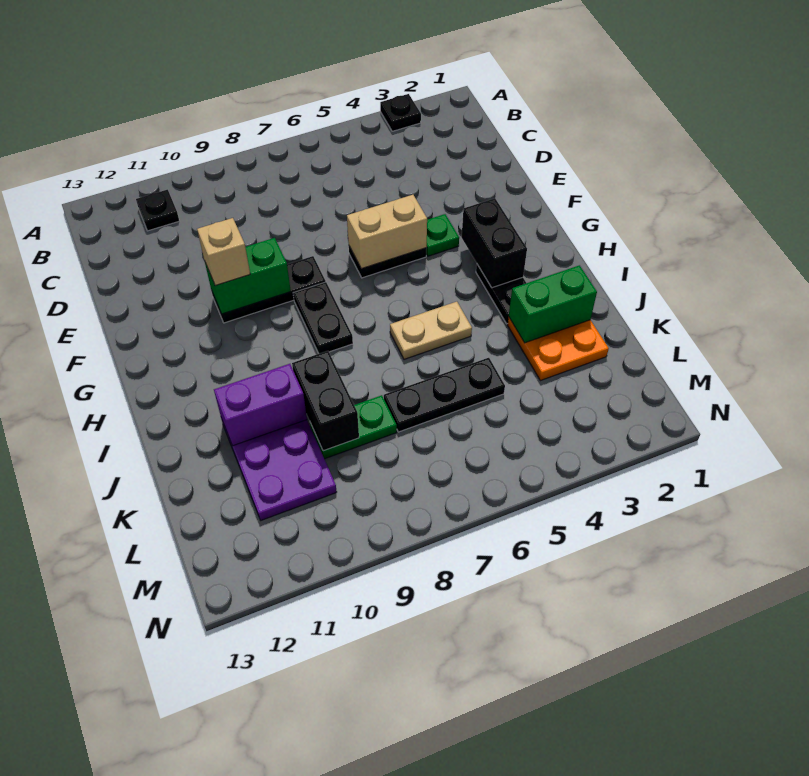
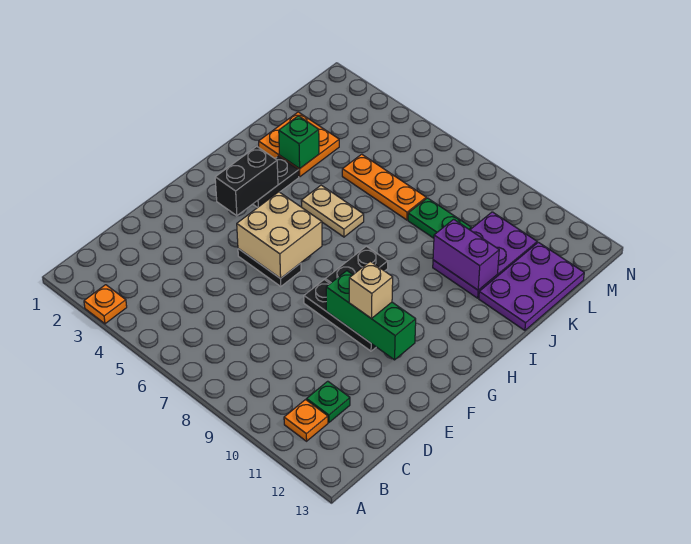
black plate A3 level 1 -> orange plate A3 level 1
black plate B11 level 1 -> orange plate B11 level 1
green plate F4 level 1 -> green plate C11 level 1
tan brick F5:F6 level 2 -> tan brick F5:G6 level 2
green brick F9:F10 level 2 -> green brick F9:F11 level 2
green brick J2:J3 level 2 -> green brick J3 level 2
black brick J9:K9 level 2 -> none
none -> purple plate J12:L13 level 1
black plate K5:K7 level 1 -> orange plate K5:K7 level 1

==

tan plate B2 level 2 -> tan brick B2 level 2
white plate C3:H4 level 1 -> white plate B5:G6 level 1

---

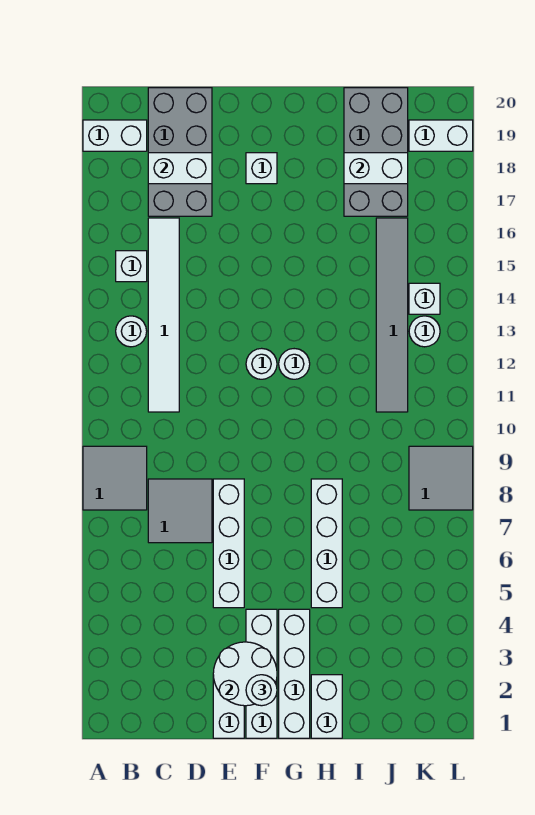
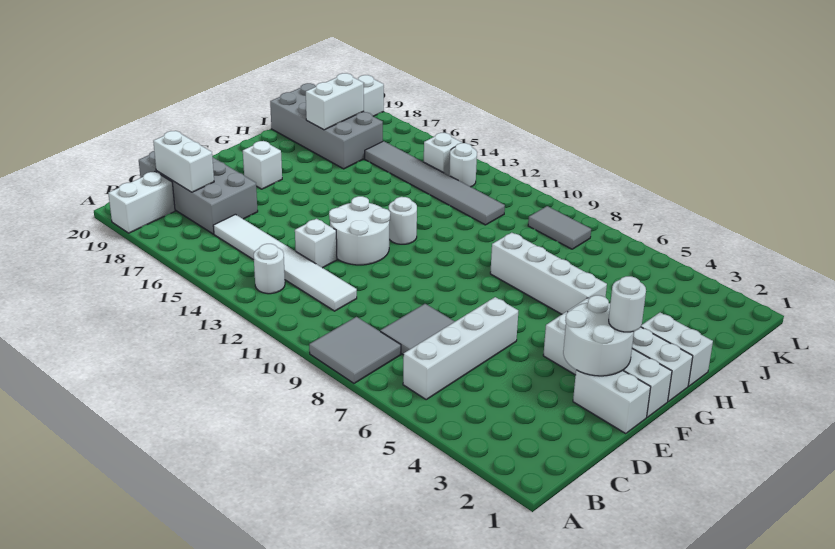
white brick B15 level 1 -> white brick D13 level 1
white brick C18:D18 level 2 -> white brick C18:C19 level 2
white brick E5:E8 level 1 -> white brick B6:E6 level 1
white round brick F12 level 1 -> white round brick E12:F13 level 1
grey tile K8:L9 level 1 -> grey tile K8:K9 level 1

* _Work task_:
Reproducing the whole listing above is not the task. Copy exactly only the lines from the one with "green brick J2:J3" to the one with "black plate K5:K7", both kept.

* _Solution for this problem_:
green brick J2:J3 level 2 -> green brick J3 level 2
black brick J9:K9 level 2 -> none
none -> purple plate J12:L13 level 1
black plate K5:K7 level 1 -> orange plate K5:K7 level 1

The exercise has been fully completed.